Problem. Only a number is expected here: the count of lines in this data where "none" occurs.

Before-and-after change data

___

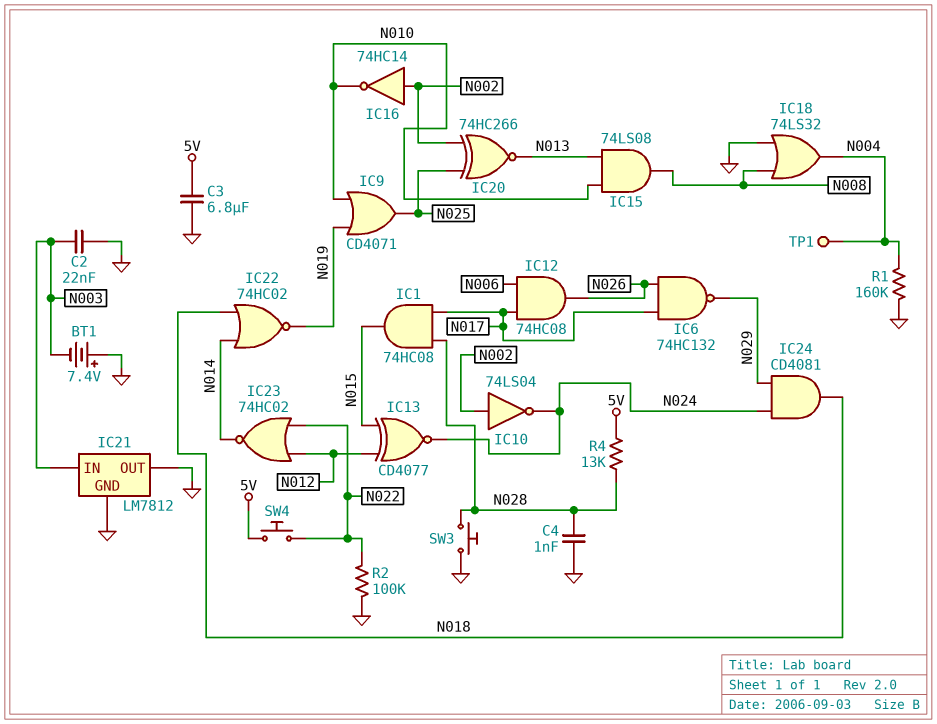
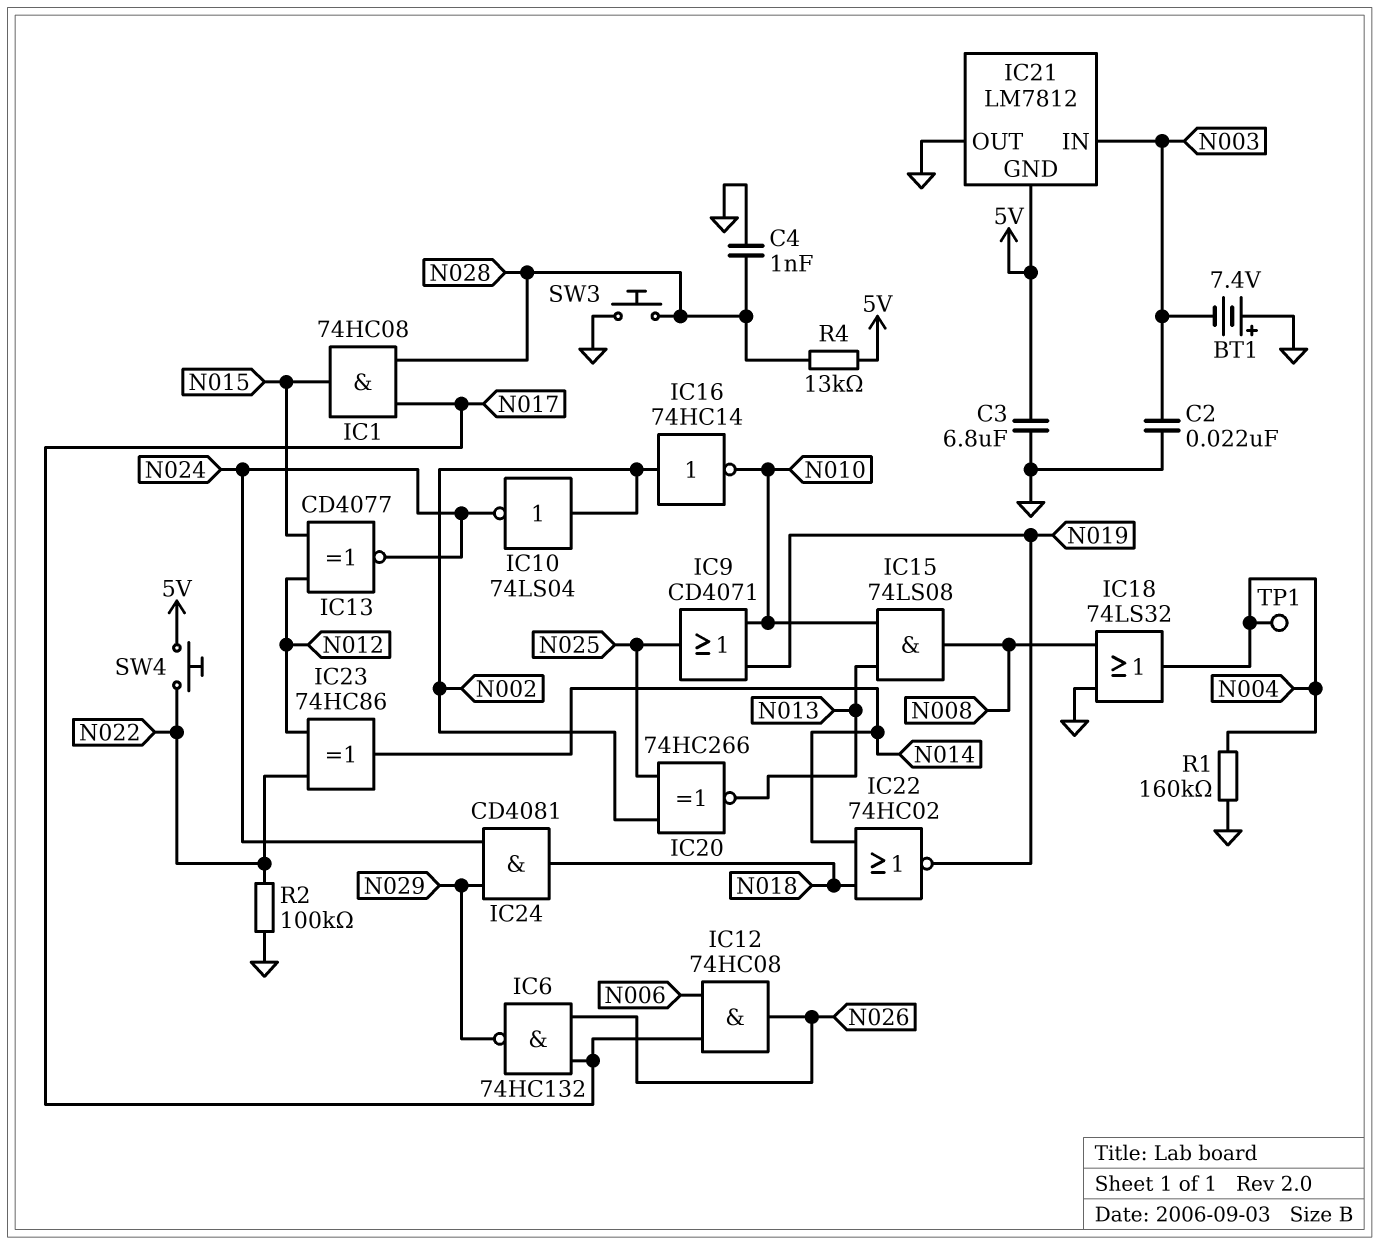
IC21 pin GND: GND -> 5V
IC23: NOR 74HC02 (in N012, in N022, out N014) -> XOR 74HC86 (in N012, in N022, out N014)

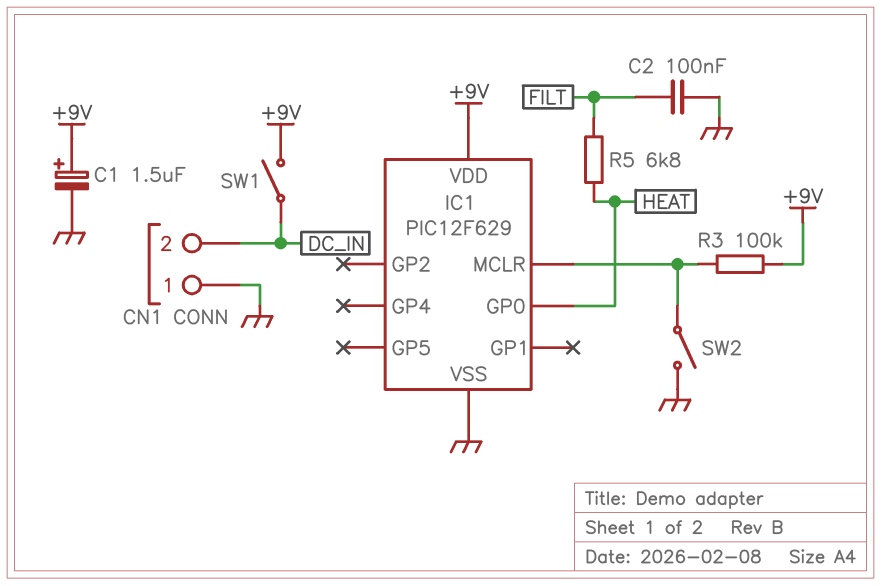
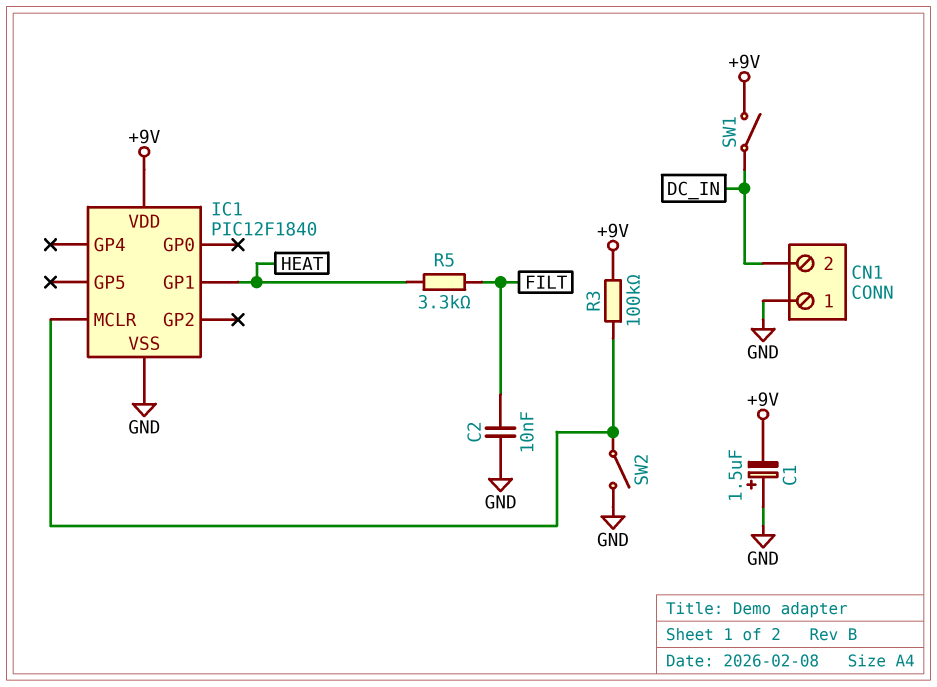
C1: 1.5uF (plus +9V, minus GND) -> 1.5uF (plus GND, minus +9V)
C2: 100nF (FILT, GND) -> 10nF (FILT, GND)
IC1: PIC12F629 -> PIC12F1840
IC1 pin GP0: HEAT -> none
IC1 pin GP1: none -> HEAT
R5: 6.8k (FILT, HEAT) -> 3.3k (FILT, HEAT)

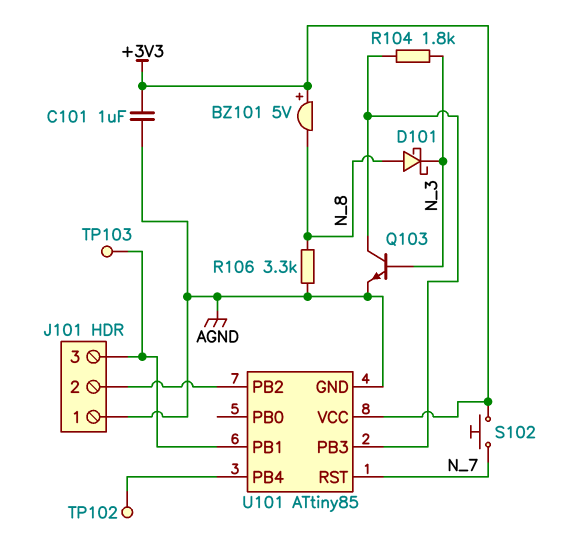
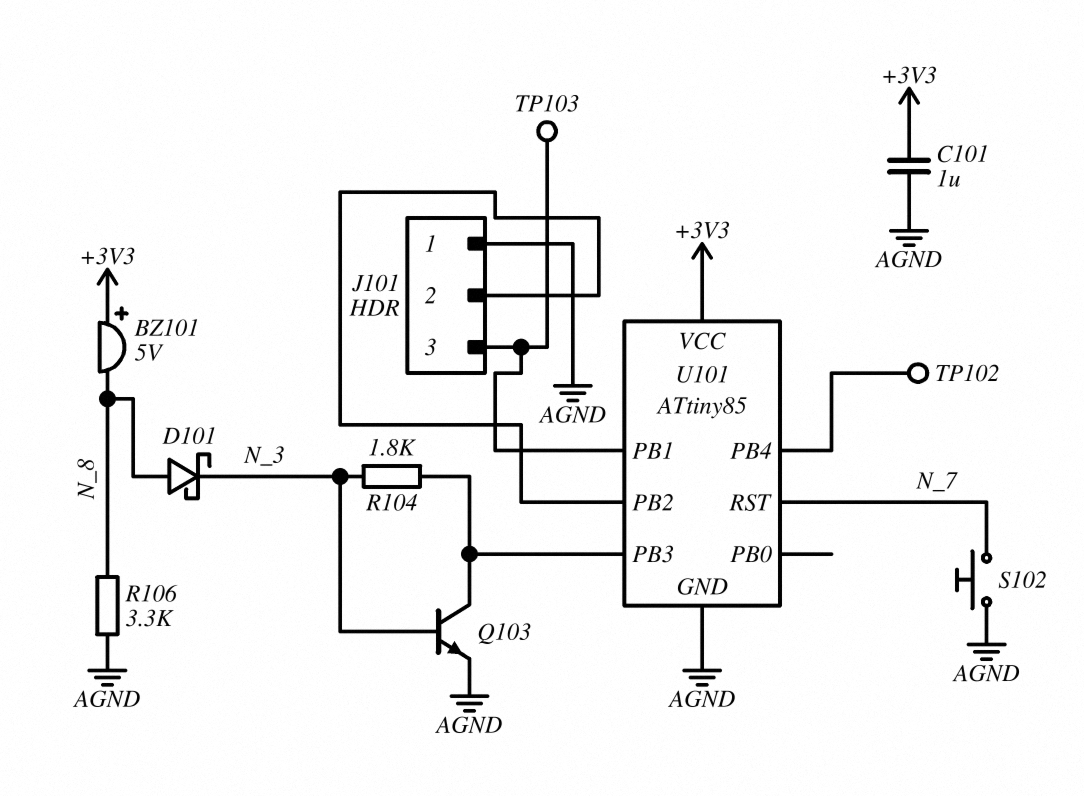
S102: button (+3V3, N_7) -> button (AGND, N_7)

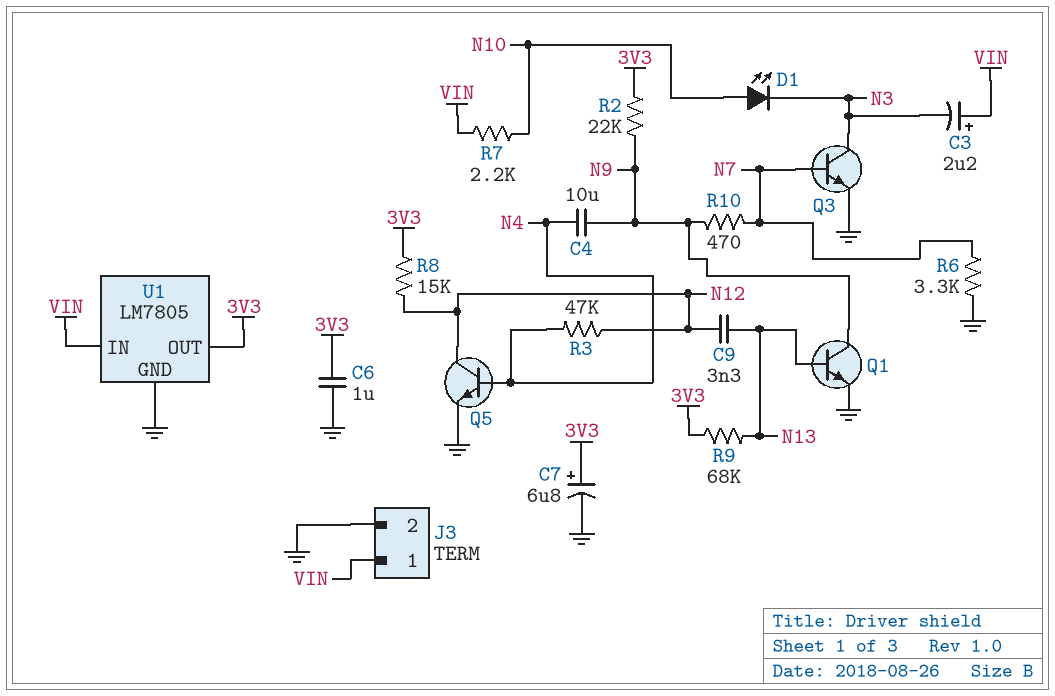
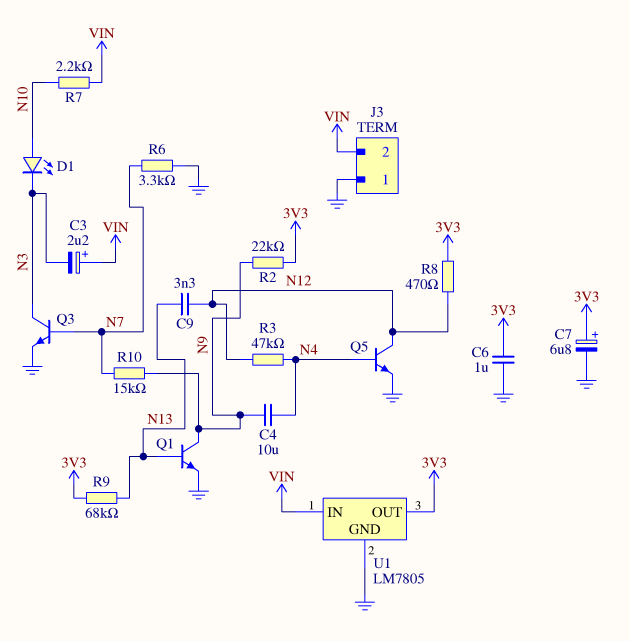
J3 pin 1: VIN -> GND
J3 pin 2: GND -> VIN
R8: 15k (3V3, N12) -> 470 (3V3, N12)
R10: 470 (N7, N9) -> 15k (N7, N9)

___

Reply to the exercise. 2